Which lines hold the string "slope"? Copy each of them from the material below.

-------- Source material

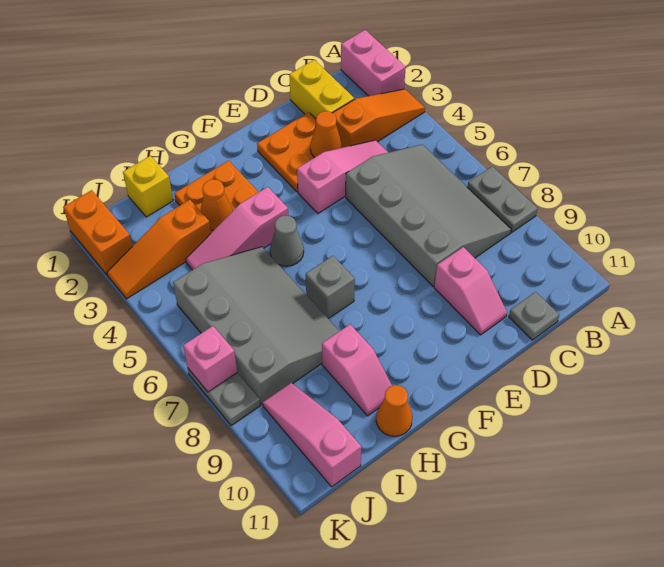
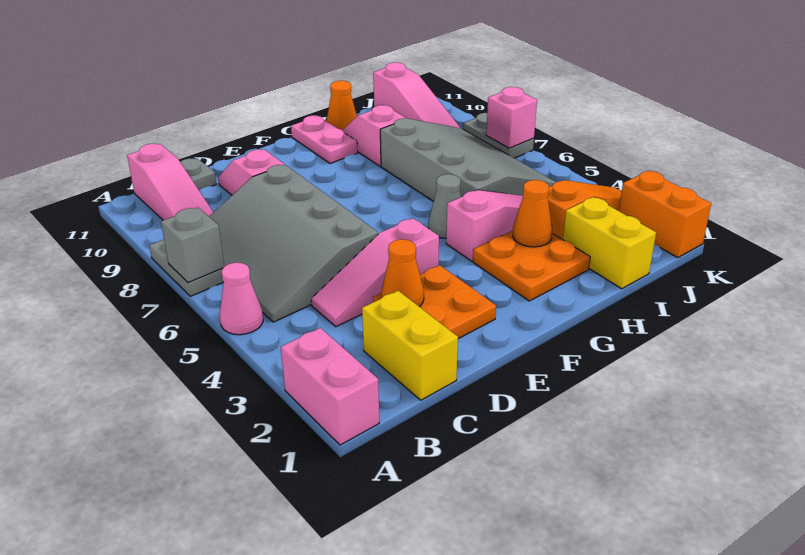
orange slope A3:C3 level 1 top C -> none
none -> pink cone A5 level 1
none -> pink slope B9:B11 level 1 top 11
grey brick G7 level 1 -> grey brick A7 level 2
none -> pink plate G10:G11 level 1
grey slope H5:J8 level 1 top J -> grey slope H5:J8 level 1 top H
yellow brick I1 level 1 -> yellow brick I1:I2 level 1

----------------

**Final answer**:
orange slope A3:C3 level 1 top C -> none
none -> pink slope B9:B11 level 1 top 11
grey slope H5:J8 level 1 top J -> grey slope H5:J8 level 1 top H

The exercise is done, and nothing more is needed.